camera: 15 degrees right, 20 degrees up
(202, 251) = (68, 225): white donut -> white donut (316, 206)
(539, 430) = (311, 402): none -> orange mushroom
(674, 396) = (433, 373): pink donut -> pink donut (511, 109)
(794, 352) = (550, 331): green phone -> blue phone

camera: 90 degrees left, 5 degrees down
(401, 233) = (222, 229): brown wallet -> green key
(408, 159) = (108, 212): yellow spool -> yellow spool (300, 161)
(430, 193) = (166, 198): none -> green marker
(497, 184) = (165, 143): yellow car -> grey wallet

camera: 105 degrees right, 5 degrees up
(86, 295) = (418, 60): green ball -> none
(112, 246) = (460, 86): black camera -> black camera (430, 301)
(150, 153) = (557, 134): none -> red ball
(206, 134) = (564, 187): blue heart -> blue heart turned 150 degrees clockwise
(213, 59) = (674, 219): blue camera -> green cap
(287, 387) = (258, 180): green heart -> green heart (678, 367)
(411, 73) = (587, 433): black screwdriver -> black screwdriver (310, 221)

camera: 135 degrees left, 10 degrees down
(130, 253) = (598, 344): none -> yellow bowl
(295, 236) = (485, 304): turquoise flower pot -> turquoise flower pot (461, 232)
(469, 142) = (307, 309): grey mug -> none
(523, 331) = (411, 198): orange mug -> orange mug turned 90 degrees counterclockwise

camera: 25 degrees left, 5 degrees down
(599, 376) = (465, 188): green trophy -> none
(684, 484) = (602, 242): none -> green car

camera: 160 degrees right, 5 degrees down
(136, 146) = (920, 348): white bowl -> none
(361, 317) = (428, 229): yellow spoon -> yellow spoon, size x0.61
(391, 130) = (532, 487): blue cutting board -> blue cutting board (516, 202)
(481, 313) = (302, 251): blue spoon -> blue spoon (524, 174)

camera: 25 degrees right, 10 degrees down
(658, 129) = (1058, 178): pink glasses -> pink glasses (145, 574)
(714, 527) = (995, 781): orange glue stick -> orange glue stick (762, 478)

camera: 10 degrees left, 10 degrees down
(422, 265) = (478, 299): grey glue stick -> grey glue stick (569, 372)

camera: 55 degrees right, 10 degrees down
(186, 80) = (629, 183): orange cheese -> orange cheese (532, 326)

◇ ◇ ◇ ◇ ◇ ◇ ◇

> **Exercise description**
Starting with the line with "(411, 73) = (587, 433): black" above and going on through the line with "(469, 142) = (307, 309): grey mug -> none", transcribe every line exactly, both ends included, and add nothing.

> **Your response**
(411, 73) = (587, 433): black screwdriver -> black screwdriver (310, 221)

camera: 135 degrees left, 10 degrees down
(130, 253) = (598, 344): none -> yellow bowl
(295, 236) = (485, 304): turquoise flower pot -> turquoise flower pot (461, 232)
(469, 142) = (307, 309): grey mug -> none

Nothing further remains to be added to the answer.